> [YOUR TASK] Any picture in the data below gets skipped; print all the rest exactly.

> [RAW DATA]
====================

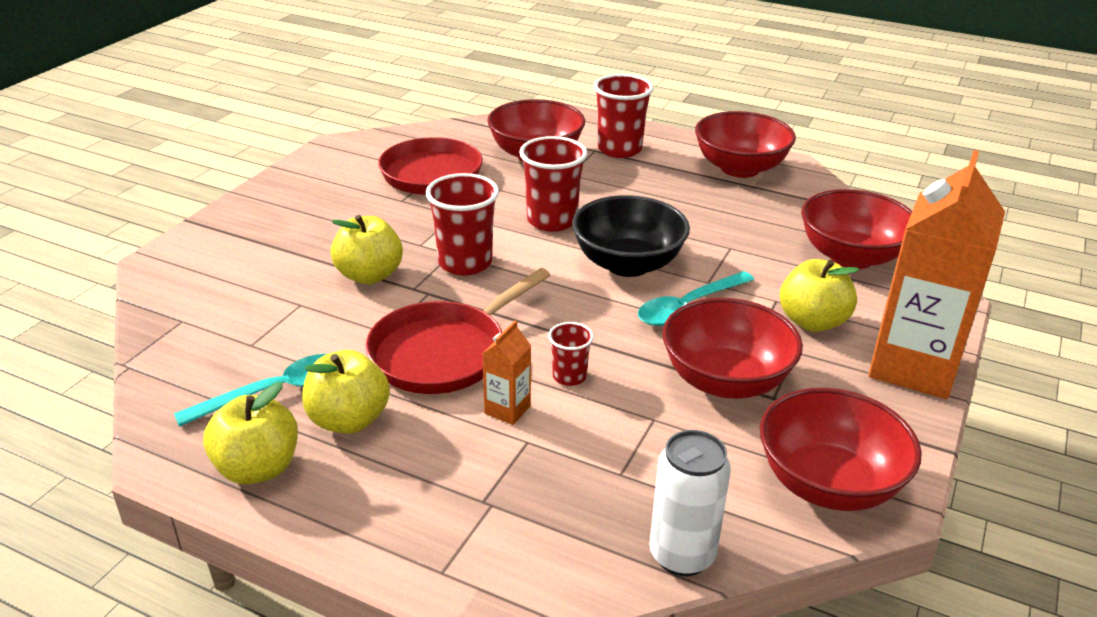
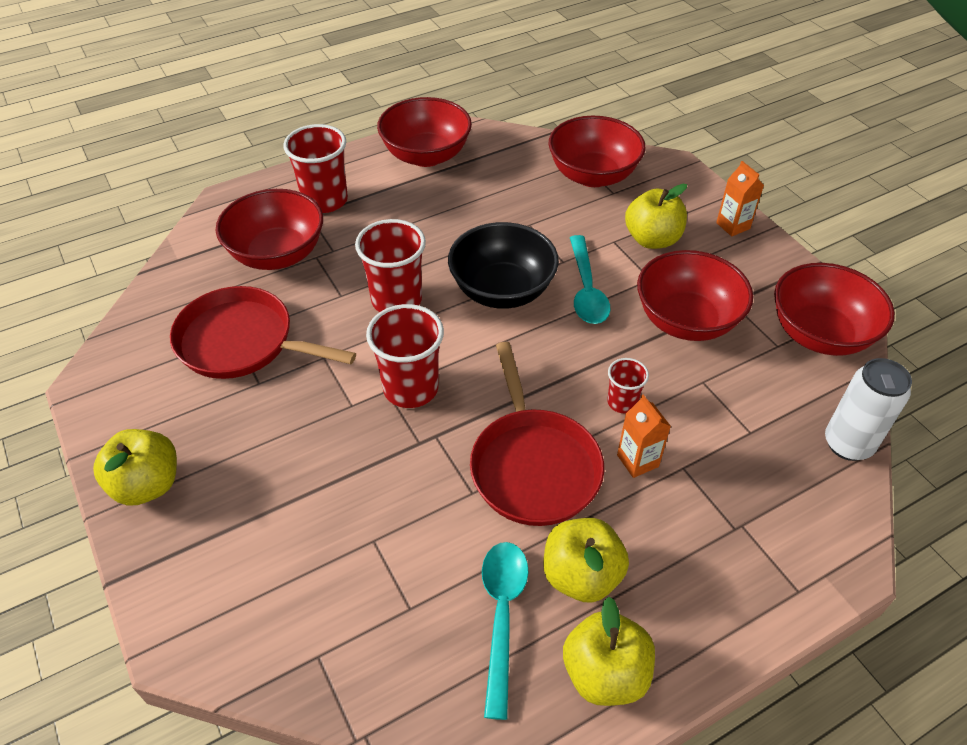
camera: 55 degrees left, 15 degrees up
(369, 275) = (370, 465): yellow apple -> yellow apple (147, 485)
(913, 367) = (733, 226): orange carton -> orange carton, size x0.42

====================

> [ANSWER TO THE EXERCISE]
camera: 55 degrees left, 15 degrees up
(369, 275) = (370, 465): yellow apple -> yellow apple (147, 485)
(913, 367) = (733, 226): orange carton -> orange carton, size x0.42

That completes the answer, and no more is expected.